* _Problem to solve_
In the listing below, find each line containing "PROG" and report it.

===== Supplied data

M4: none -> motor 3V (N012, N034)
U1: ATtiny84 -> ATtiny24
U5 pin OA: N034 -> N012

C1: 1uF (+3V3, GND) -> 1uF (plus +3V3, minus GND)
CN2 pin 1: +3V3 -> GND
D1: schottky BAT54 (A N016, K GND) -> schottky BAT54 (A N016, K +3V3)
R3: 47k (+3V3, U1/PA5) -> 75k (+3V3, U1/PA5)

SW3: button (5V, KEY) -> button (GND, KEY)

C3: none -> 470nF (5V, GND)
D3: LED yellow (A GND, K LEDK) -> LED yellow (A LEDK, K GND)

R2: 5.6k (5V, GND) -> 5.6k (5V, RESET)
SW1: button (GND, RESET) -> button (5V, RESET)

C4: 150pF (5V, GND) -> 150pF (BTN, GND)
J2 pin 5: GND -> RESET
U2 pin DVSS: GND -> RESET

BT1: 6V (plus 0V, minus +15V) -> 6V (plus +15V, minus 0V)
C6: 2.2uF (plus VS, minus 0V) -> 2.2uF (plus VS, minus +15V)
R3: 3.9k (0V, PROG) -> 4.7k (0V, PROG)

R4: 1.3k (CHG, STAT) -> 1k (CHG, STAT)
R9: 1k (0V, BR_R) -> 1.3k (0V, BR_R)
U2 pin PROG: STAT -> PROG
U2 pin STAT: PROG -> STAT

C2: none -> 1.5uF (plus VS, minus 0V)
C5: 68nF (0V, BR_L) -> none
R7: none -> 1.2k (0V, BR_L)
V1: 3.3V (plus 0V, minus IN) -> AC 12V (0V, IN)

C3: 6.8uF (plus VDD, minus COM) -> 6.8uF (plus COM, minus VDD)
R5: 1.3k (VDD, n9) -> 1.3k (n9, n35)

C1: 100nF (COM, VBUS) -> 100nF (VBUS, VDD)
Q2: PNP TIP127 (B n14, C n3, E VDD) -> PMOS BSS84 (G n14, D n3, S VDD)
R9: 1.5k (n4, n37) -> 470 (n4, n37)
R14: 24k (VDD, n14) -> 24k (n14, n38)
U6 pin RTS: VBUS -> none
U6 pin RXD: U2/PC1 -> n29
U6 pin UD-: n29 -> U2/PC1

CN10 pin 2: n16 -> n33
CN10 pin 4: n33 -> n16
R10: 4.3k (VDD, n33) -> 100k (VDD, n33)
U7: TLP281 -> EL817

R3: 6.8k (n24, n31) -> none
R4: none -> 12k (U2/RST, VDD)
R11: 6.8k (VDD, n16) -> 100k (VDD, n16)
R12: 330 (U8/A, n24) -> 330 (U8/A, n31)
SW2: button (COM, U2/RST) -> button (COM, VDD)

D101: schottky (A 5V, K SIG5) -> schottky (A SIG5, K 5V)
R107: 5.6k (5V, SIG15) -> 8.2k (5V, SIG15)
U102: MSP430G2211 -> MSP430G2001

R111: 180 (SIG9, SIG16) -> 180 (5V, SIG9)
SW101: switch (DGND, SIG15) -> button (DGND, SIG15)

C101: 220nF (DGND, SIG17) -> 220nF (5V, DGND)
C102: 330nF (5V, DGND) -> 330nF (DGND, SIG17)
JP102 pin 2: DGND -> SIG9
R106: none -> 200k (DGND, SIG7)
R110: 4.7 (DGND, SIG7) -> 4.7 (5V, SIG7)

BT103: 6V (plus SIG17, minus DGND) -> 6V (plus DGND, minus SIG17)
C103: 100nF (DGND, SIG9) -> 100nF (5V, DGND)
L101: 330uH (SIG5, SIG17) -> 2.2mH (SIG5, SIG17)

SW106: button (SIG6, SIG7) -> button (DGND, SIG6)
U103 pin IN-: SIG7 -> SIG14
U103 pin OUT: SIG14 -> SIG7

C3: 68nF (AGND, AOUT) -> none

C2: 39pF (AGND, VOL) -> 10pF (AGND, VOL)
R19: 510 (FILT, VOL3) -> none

==========

* _Your response_
R3: 3.9k (0V, PROG) -> 4.7k (0V, PROG)
U2 pin PROG: STAT -> PROG
U2 pin STAT: PROG -> STAT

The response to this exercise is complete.